*** Opening INFORMATION SHOWN ***
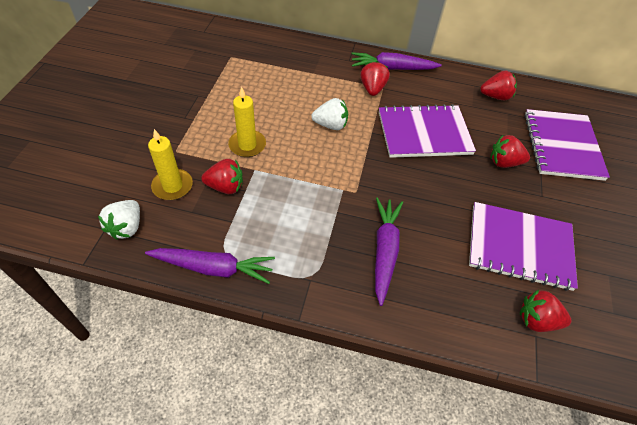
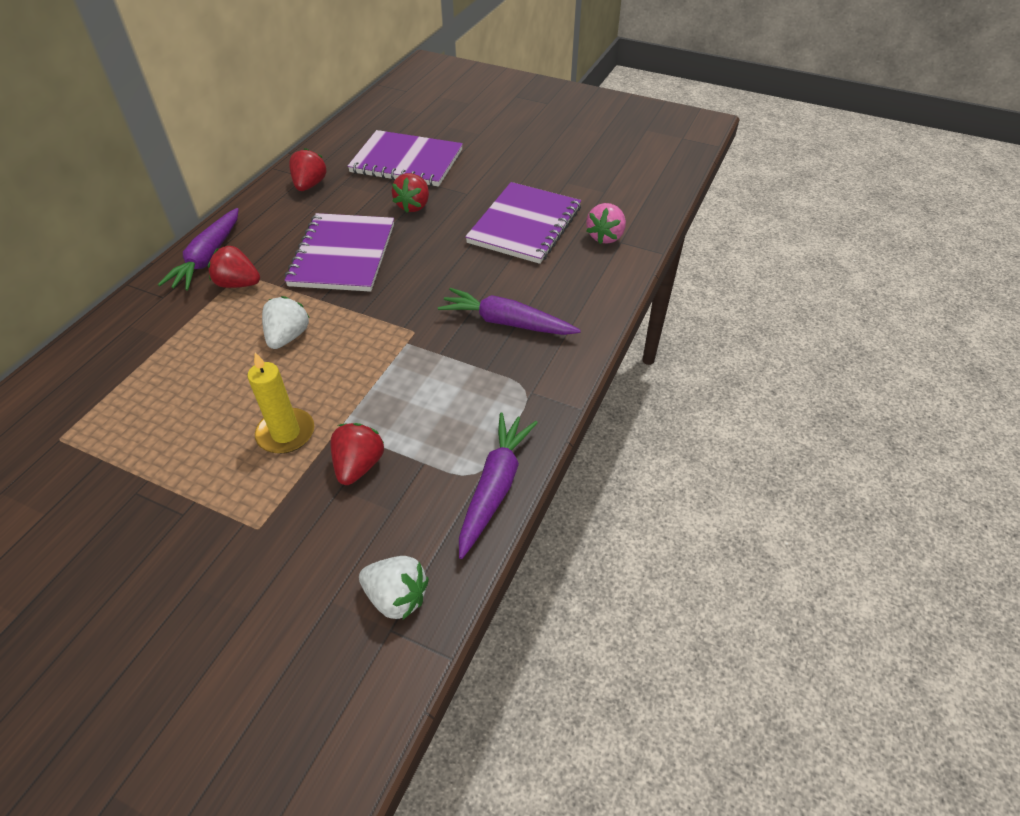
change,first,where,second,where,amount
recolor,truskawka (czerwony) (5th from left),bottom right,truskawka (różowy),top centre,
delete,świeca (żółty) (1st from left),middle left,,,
*** Closing INFORMATION SHOWN ***
**ACTIVITY:** Tally the lines above containing "from"; give only the number.

**SOLUTION TO THE EXERCISE:** 2